**MATERIAL SHOWN:**
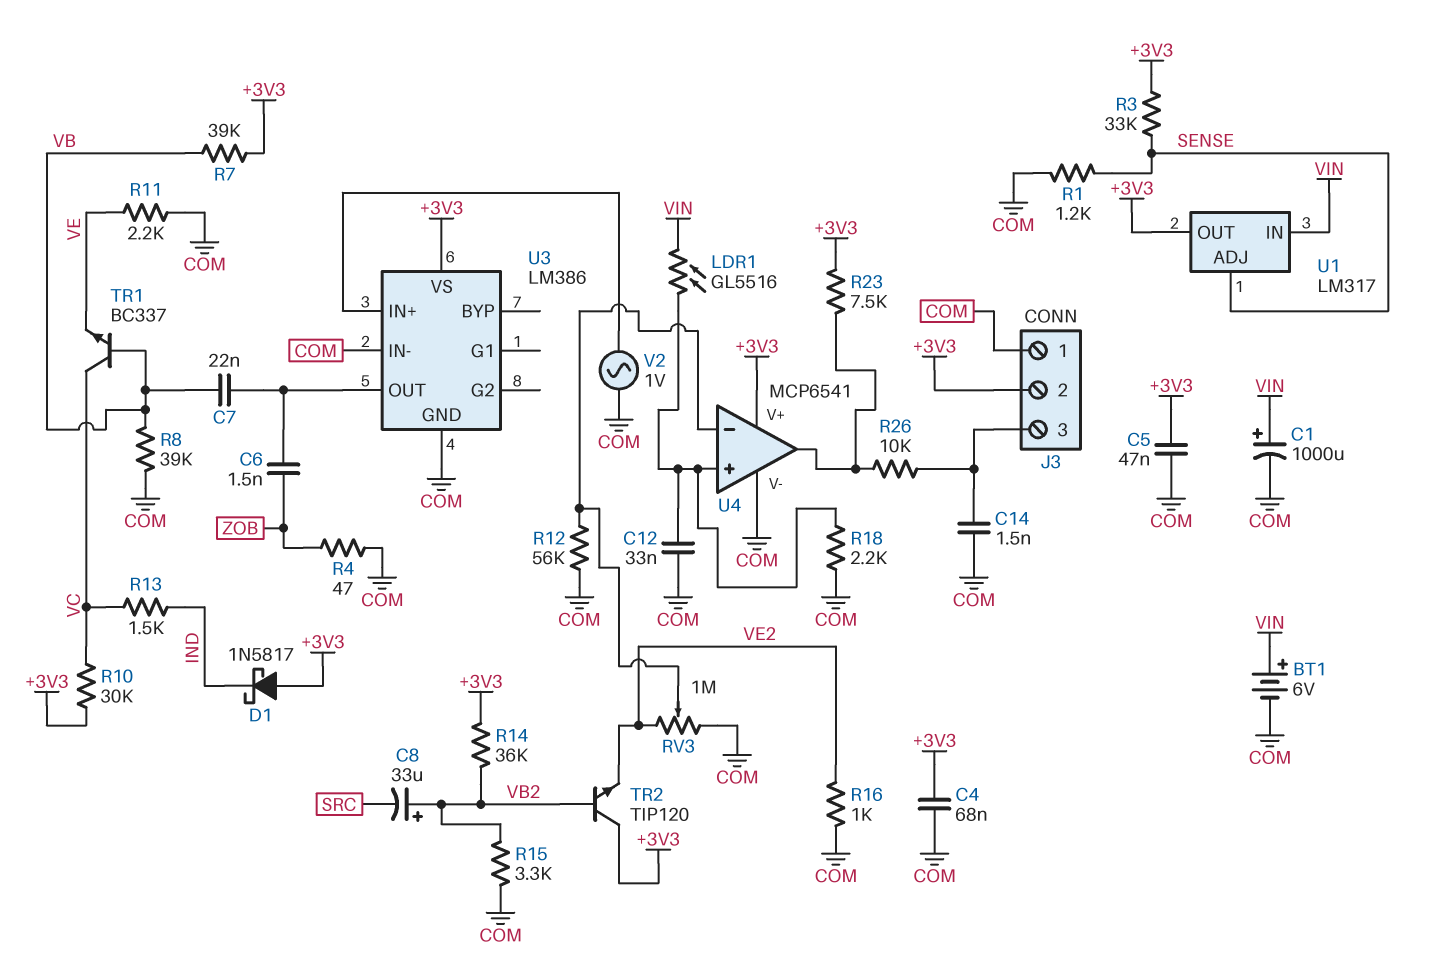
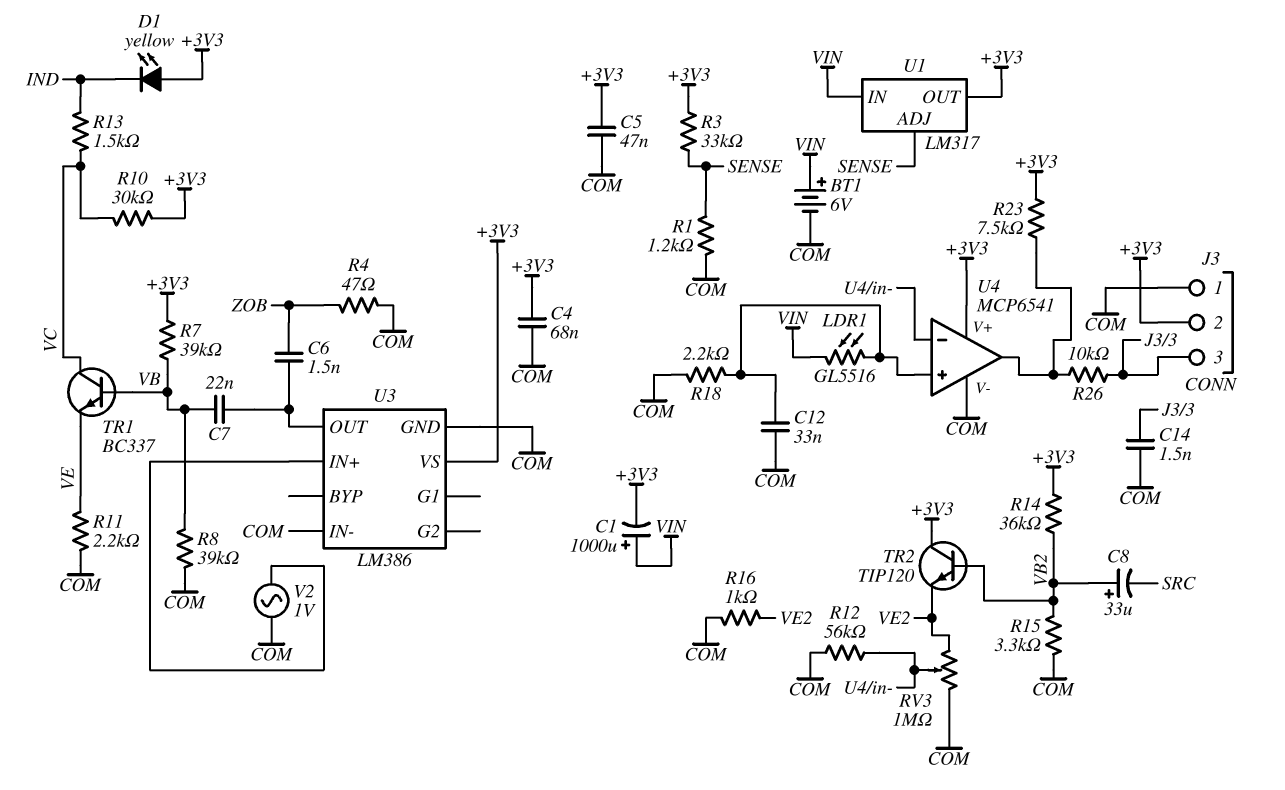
C1: 1000uF (plus VIN, minus COM) -> 1000uF (plus VIN, minus +3V3)
D1: schottky 1N5817 (A +3V3, K IND) -> LED yellow (A +3V3, K IND)

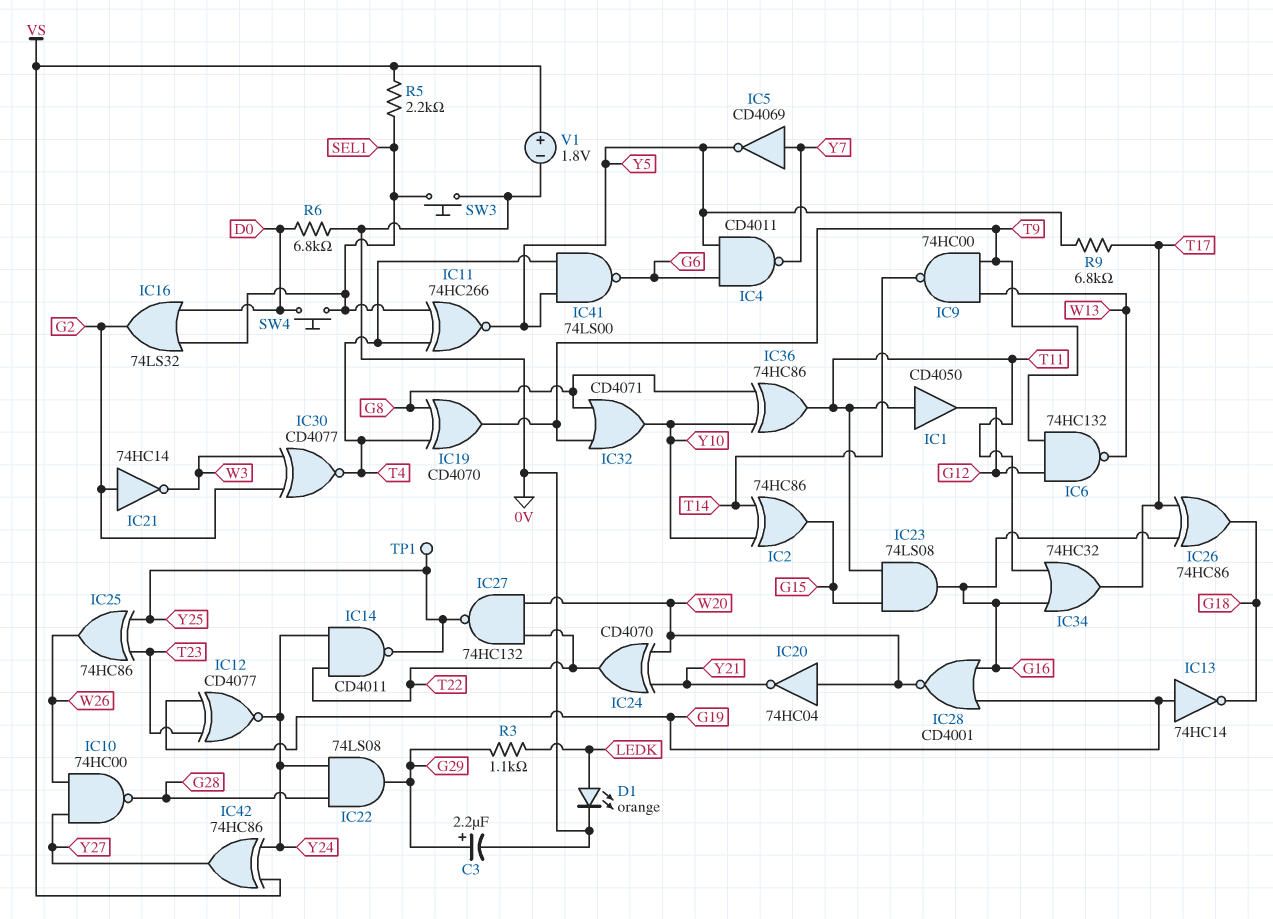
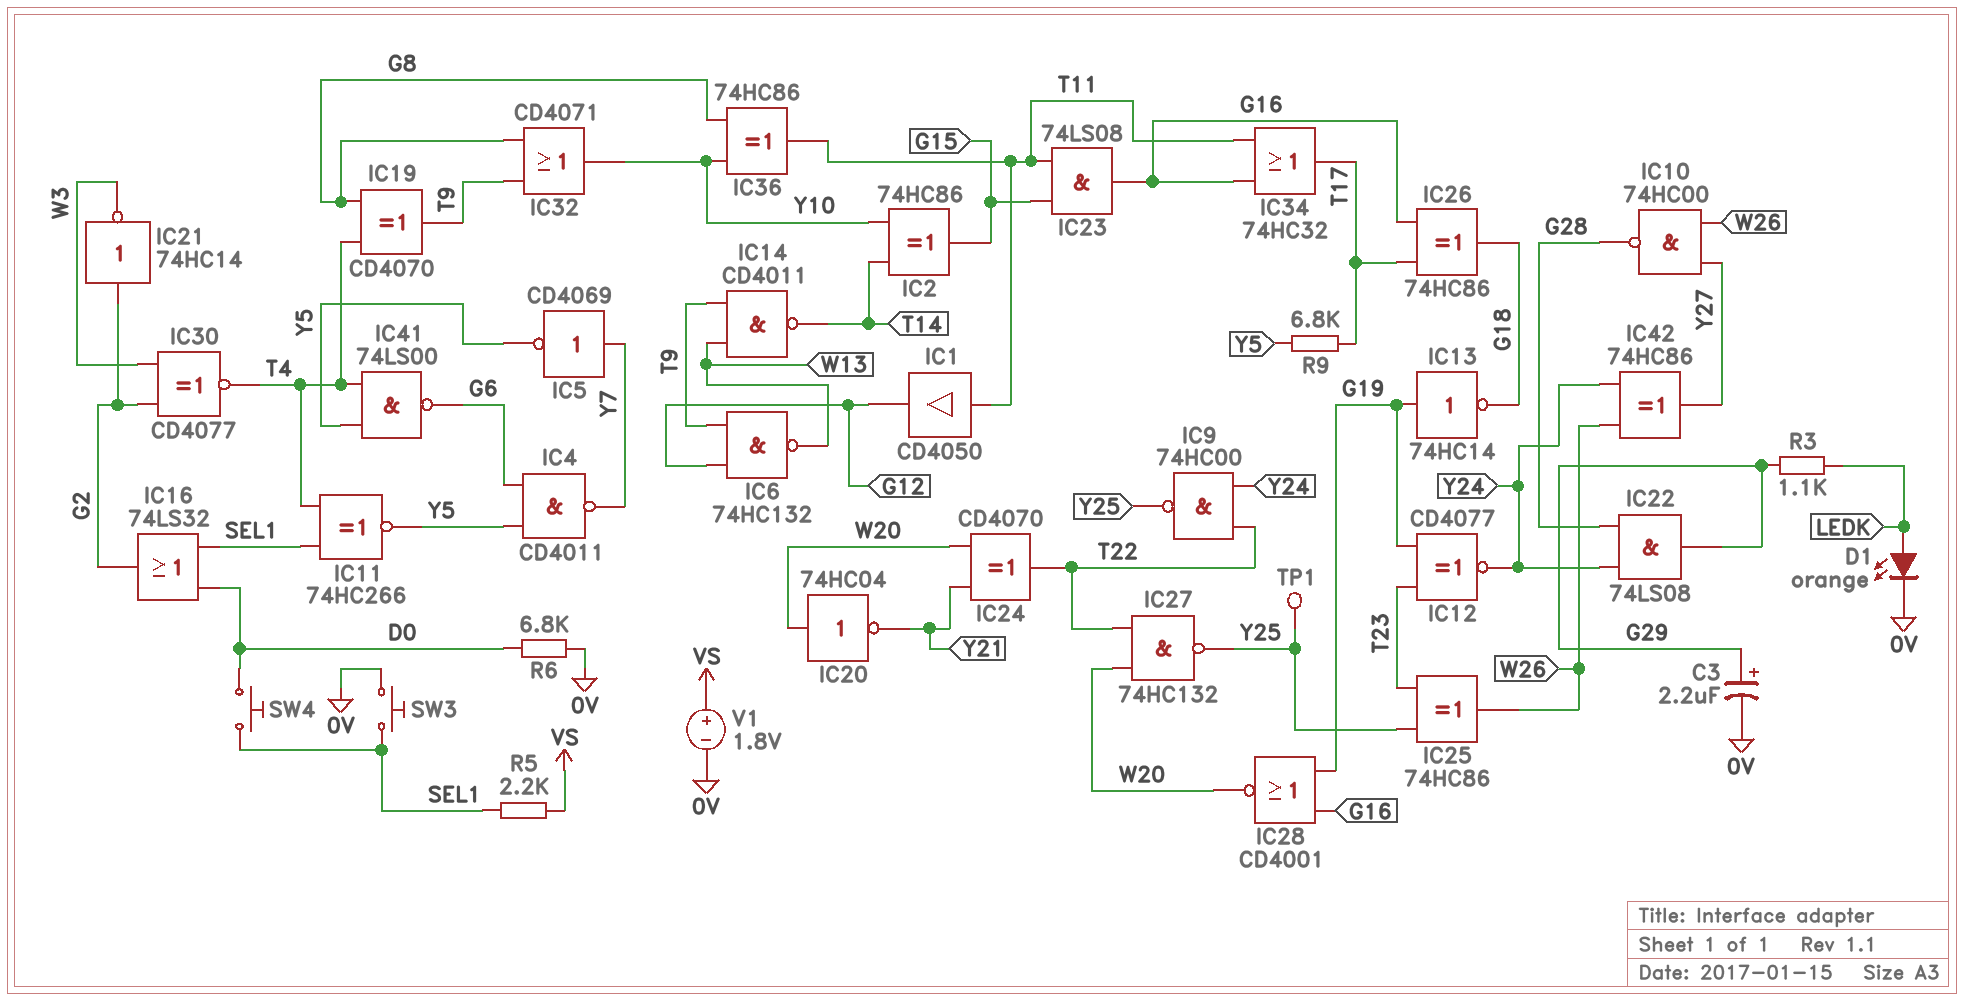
IC9: NAND 74HC00 (in T9, in W13, out T14) -> NAND 74HC00 (in T22, in Y24, out Y25)
IC14: NAND CD4011 (in T22, in Y24, out Y25) -> NAND CD4011 (in T9, in W13, out T14)
IC42: XOR 74HC86 (in VS, in Y24, out Y27) -> XOR 74HC86 (in W26, in Y24, out Y27)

**REQUIRED ACTION:** Write the records out again in full, exactly, and skip every picture.

**TASK ANSWER:**
C1: 1000uF (plus VIN, minus COM) -> 1000uF (plus VIN, minus +3V3)
D1: schottky 1N5817 (A +3V3, K IND) -> LED yellow (A +3V3, K IND)

IC9: NAND 74HC00 (in T9, in W13, out T14) -> NAND 74HC00 (in T22, in Y24, out Y25)
IC14: NAND CD4011 (in T22, in Y24, out Y25) -> NAND CD4011 (in T9, in W13, out T14)
IC42: XOR 74HC86 (in VS, in Y24, out Y27) -> XOR 74HC86 (in W26, in Y24, out Y27)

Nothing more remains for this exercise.